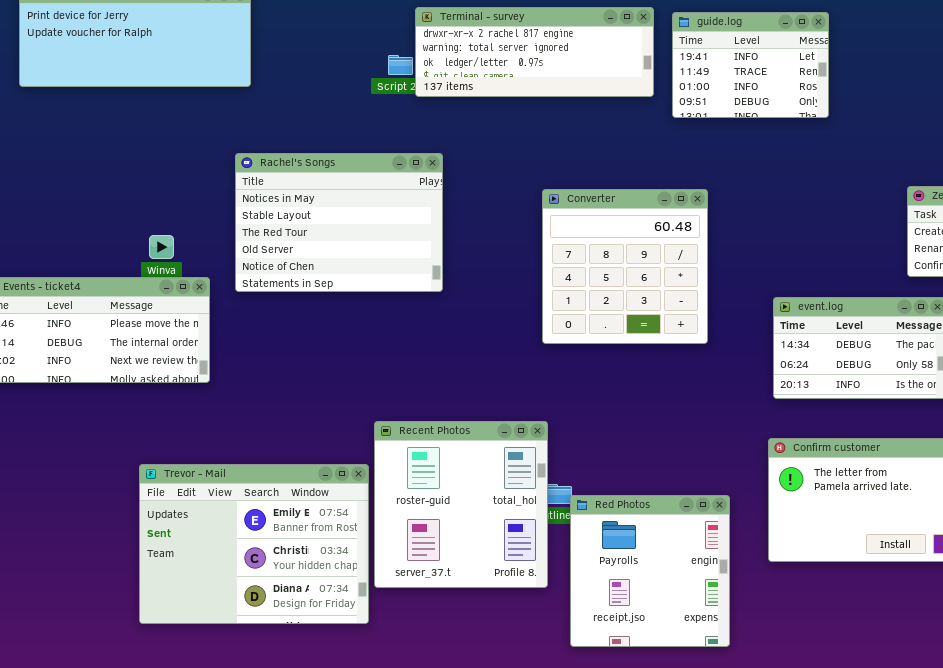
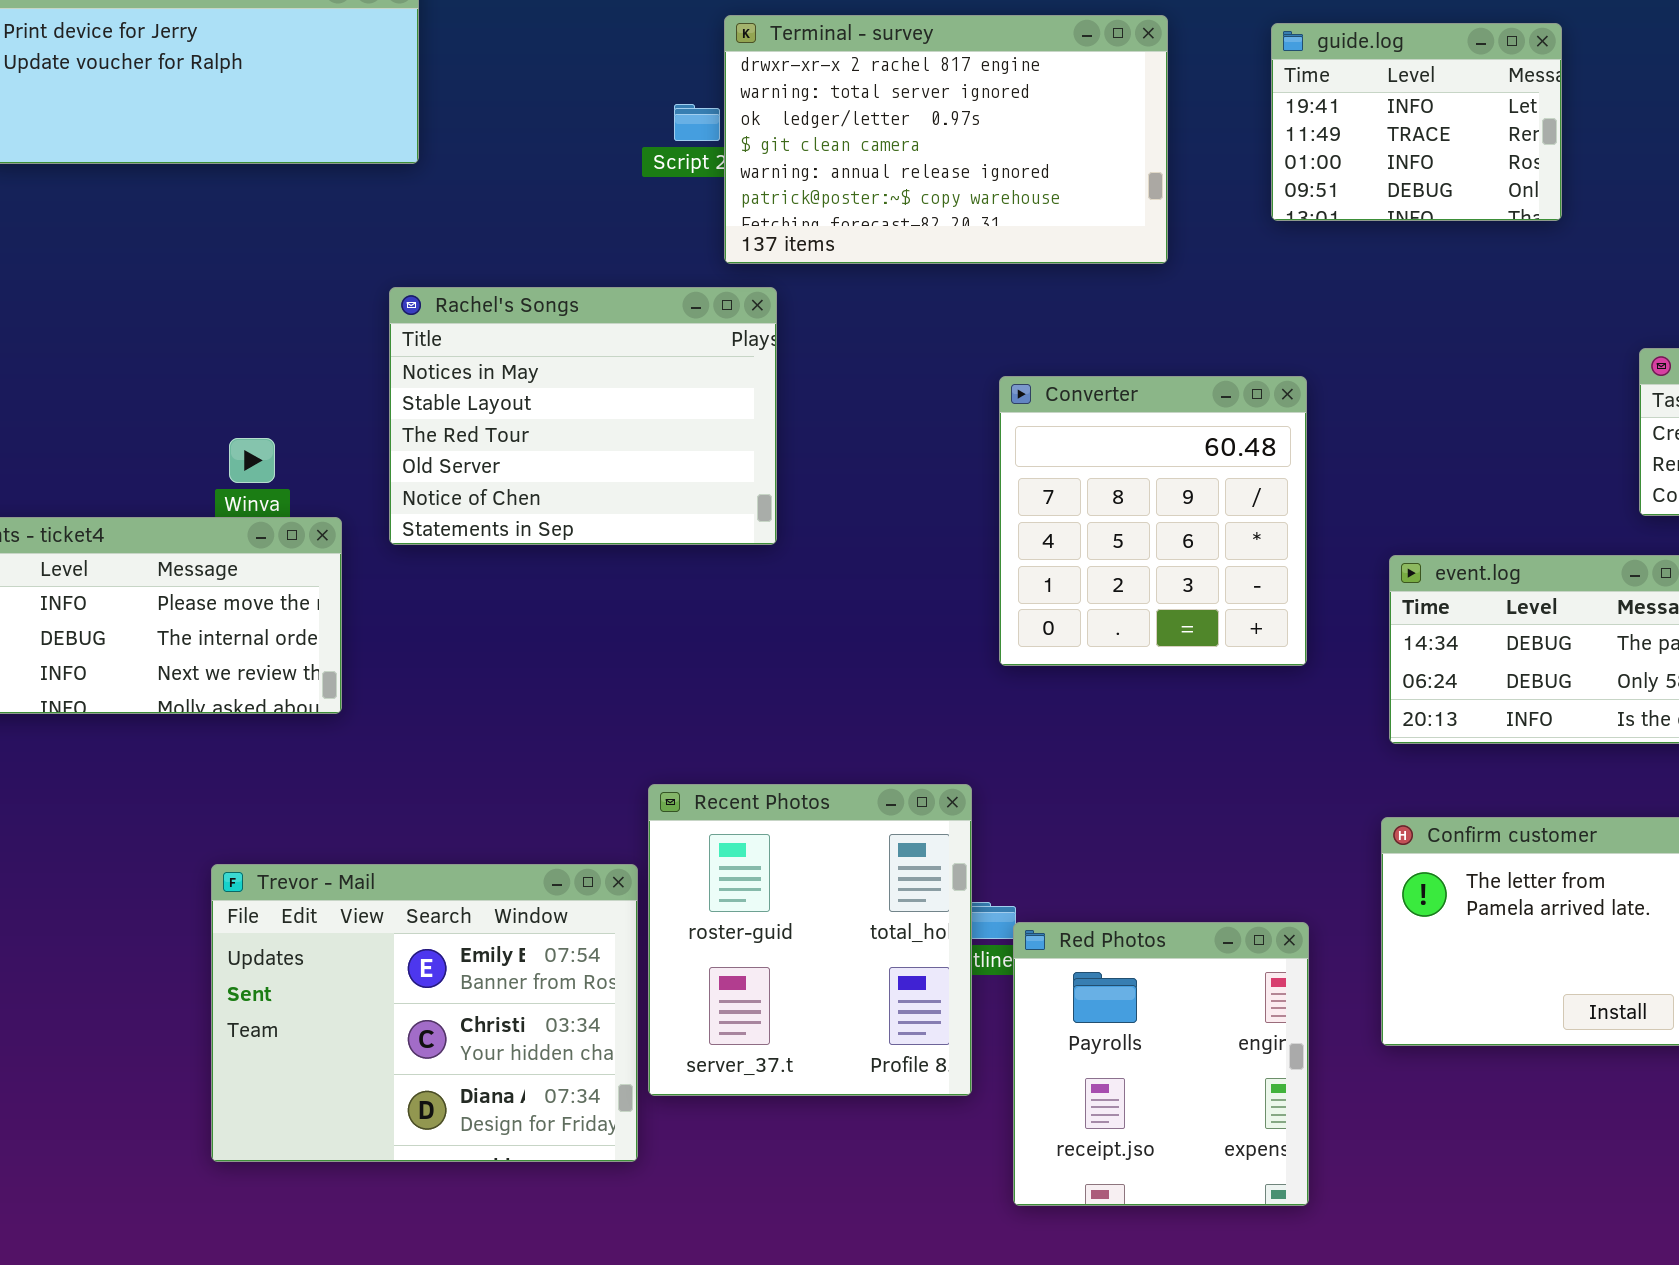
Terminal - survey: [415,7,654,97] -> [724,15,1168,264], resized
guide.log: [672,12,829,118] -> [1271,23,1562,221], moved
Converter: [542,189,708,344] -> [999,376,1307,666], moved

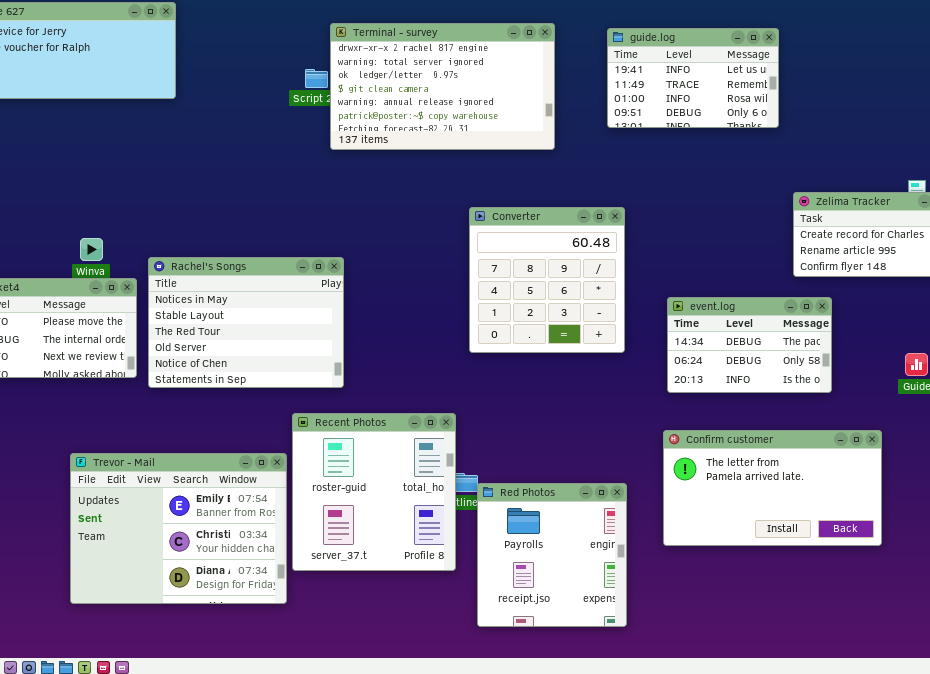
guide.log: [1271,23,1562,221] -> [607,28,779,128], resized
Rachel's Songs: [389,287,777,545] -> [148,257,344,388], moved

## [Assignment]
All entries above, minus the pictures, should be repeated exactly.

## [Exercise solution]
Terminal - survey: [415,7,654,97] -> [724,15,1168,264], resized
guide.log: [672,12,829,118] -> [1271,23,1562,221], moved
Converter: [542,189,708,344] -> [999,376,1307,666], moved

guide.log: [1271,23,1562,221] -> [607,28,779,128], resized
Rachel's Songs: [389,287,777,545] -> [148,257,344,388], moved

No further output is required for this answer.